▶ **YOUR ASSIGNMENT**: From the records below, work out how many lines contain "plate". Reply with that number alone.

▶ **DATA**:
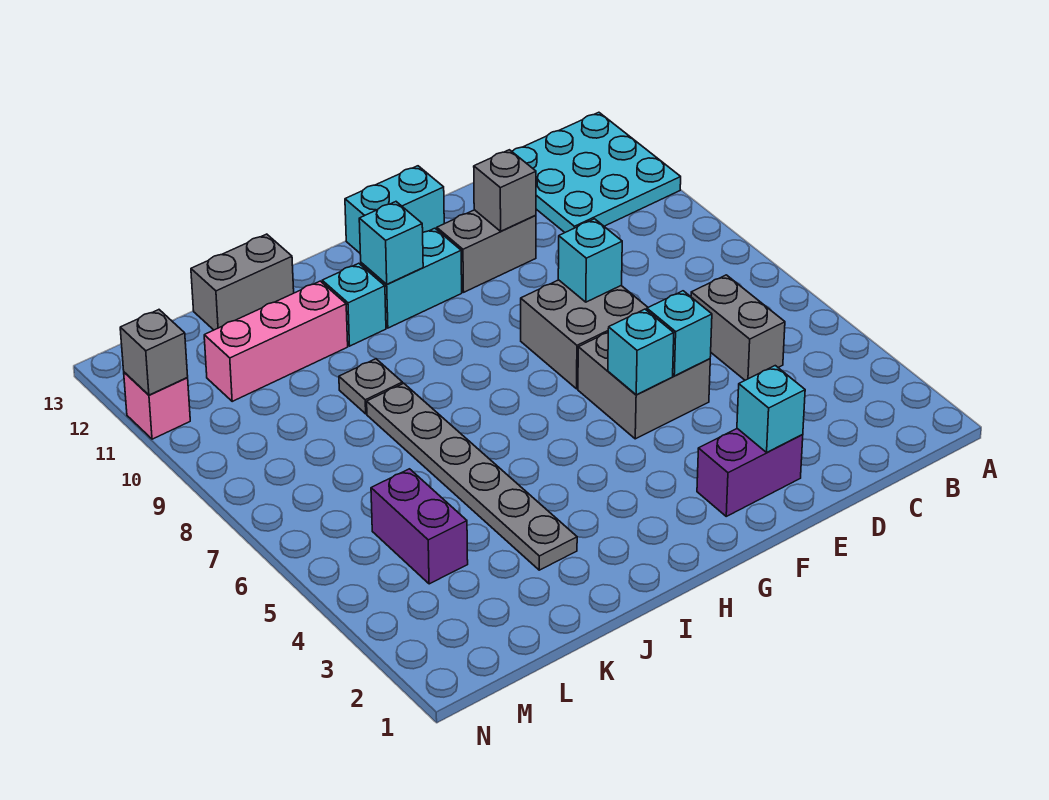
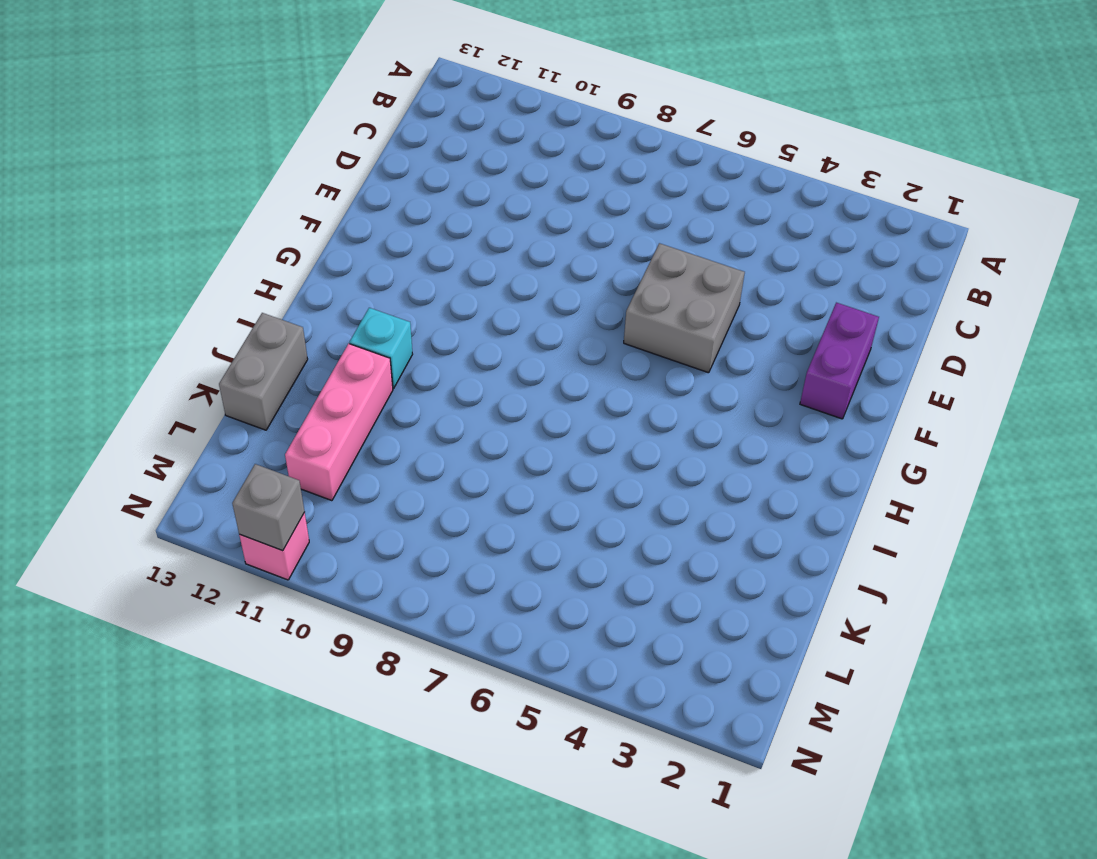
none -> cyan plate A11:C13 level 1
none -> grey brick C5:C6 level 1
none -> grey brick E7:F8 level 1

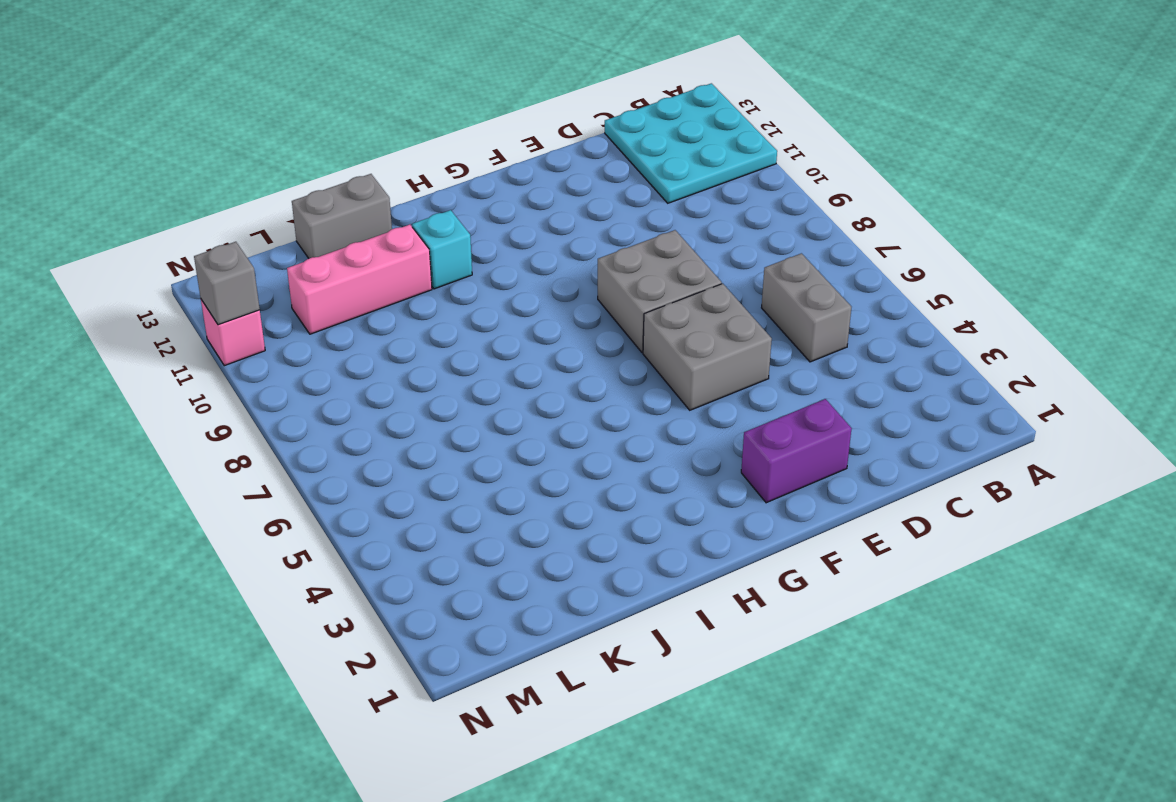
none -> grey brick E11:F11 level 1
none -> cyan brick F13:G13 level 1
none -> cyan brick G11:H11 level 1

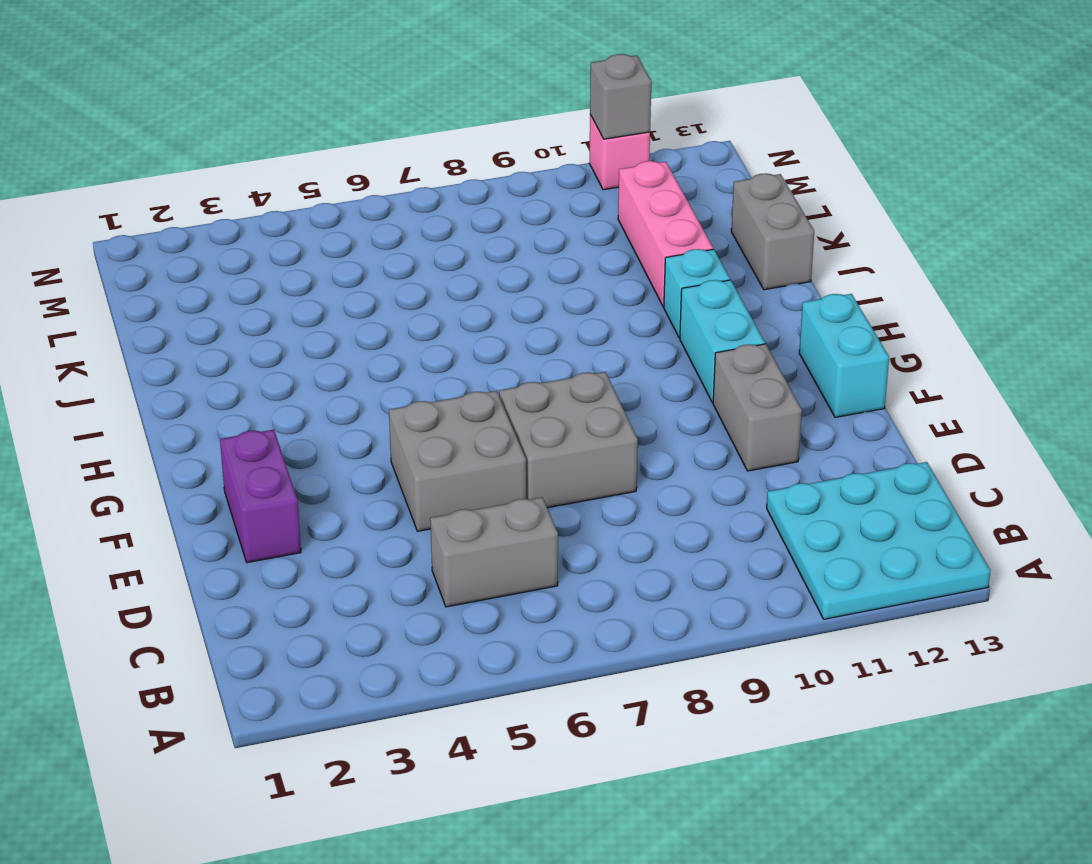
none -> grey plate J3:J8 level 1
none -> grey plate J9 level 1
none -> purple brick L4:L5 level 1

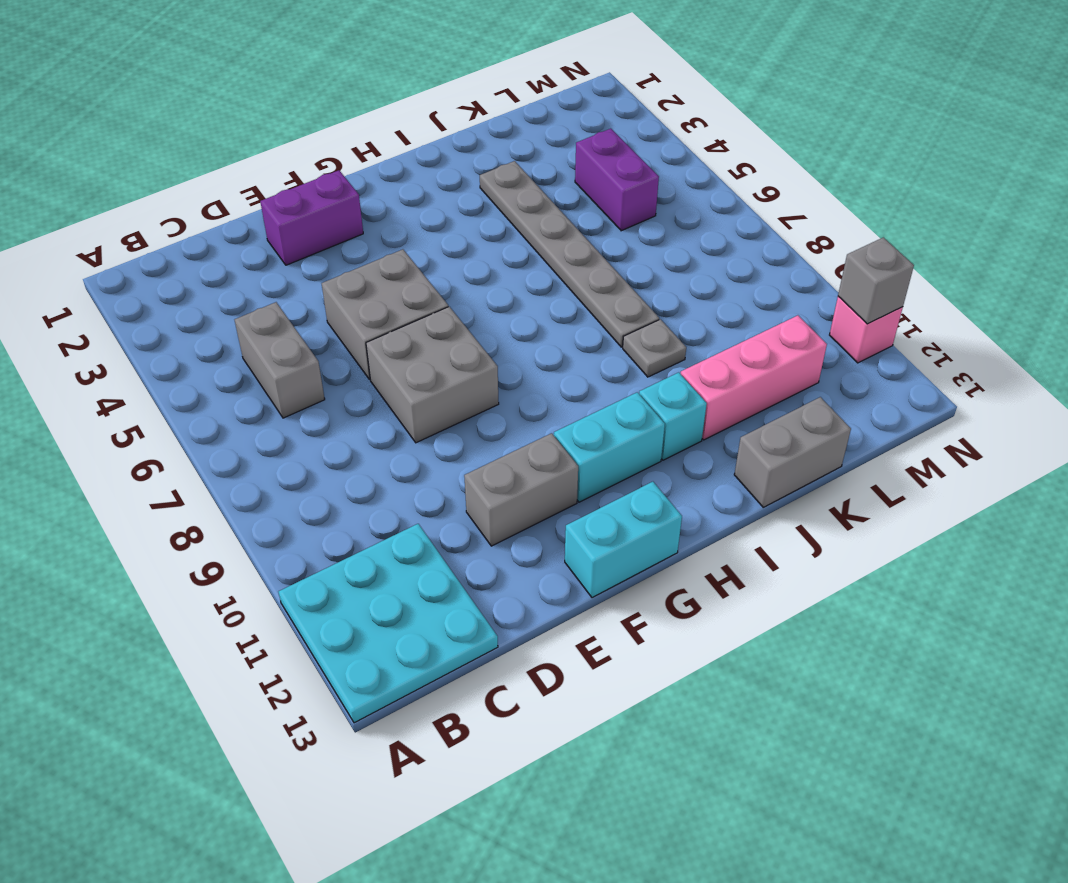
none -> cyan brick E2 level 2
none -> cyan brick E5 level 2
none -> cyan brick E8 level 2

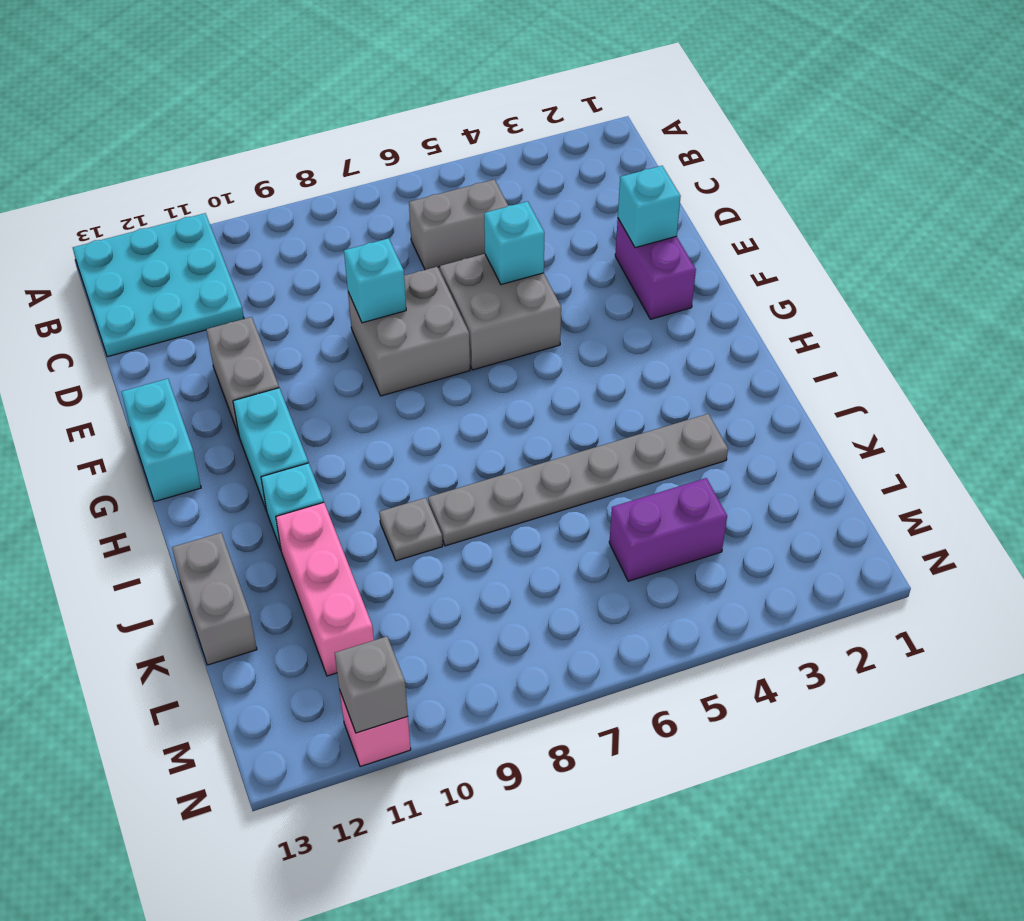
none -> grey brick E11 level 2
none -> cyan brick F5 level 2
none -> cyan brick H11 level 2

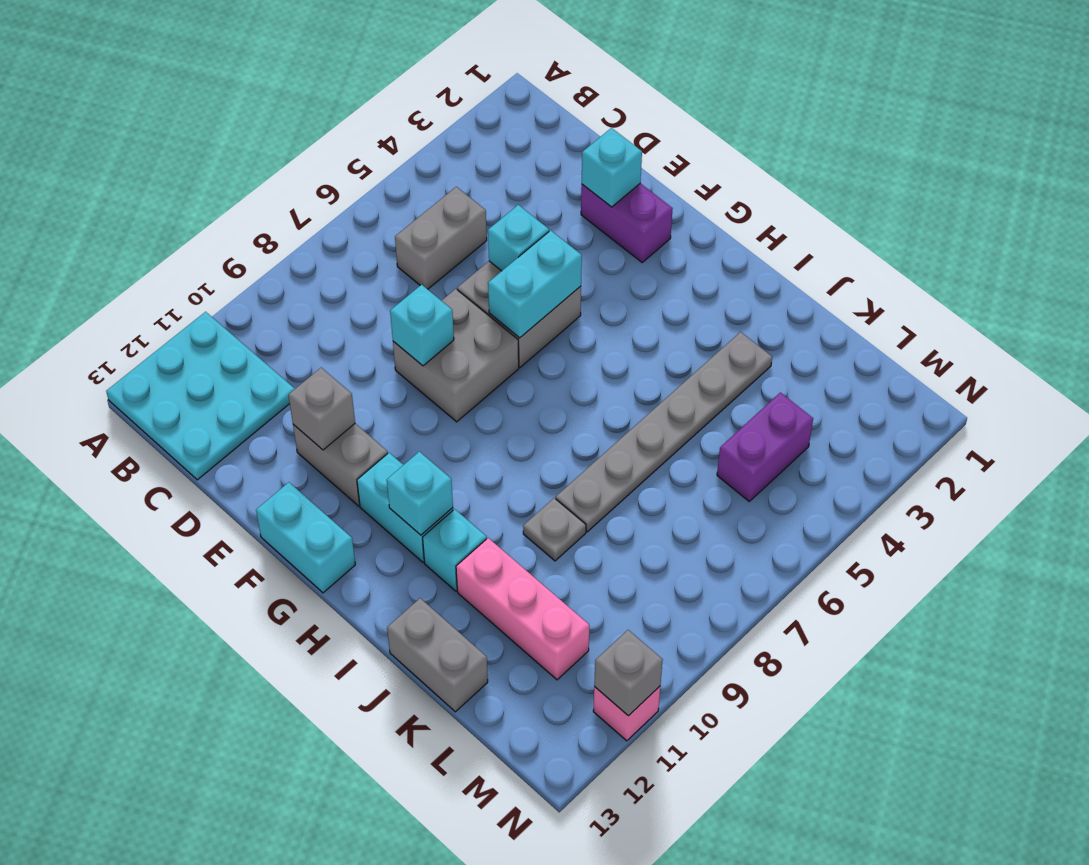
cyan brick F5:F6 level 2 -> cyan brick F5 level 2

▶ **TASK ANSWER**: 3